Task: Would you please transcribe the listing exactly, with no images?

Source data:
▬▬▬▬▬▬▬▬▬▬

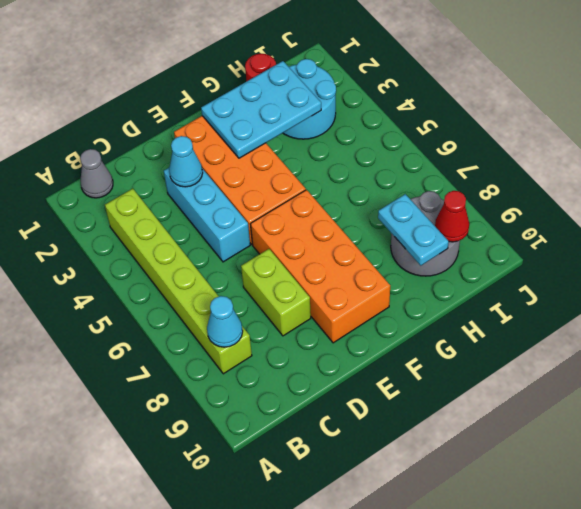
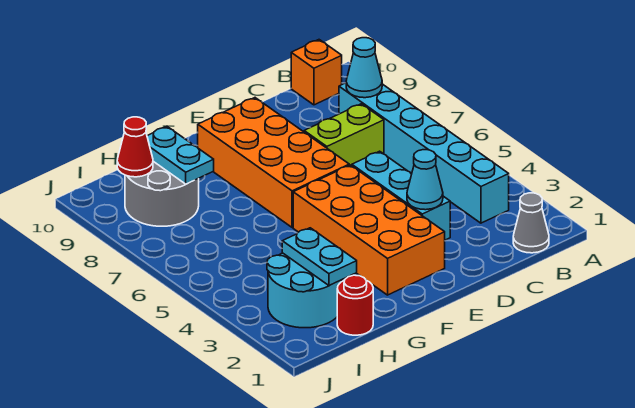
lime brick B3:B8 level 1 -> cyan brick B3:B8 level 1
none -> orange brick B10 level 1
lime brick D7:D8 level 1 -> lime brick C7:D7 level 1
cyan plate F2:H3 level 2 -> cyan plate H2:H3 level 2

▬▬▬▬▬▬▬▬▬▬

Reply:
lime brick B3:B8 level 1 -> cyan brick B3:B8 level 1
none -> orange brick B10 level 1
lime brick D7:D8 level 1 -> lime brick C7:D7 level 1
cyan plate F2:H3 level 2 -> cyan plate H2:H3 level 2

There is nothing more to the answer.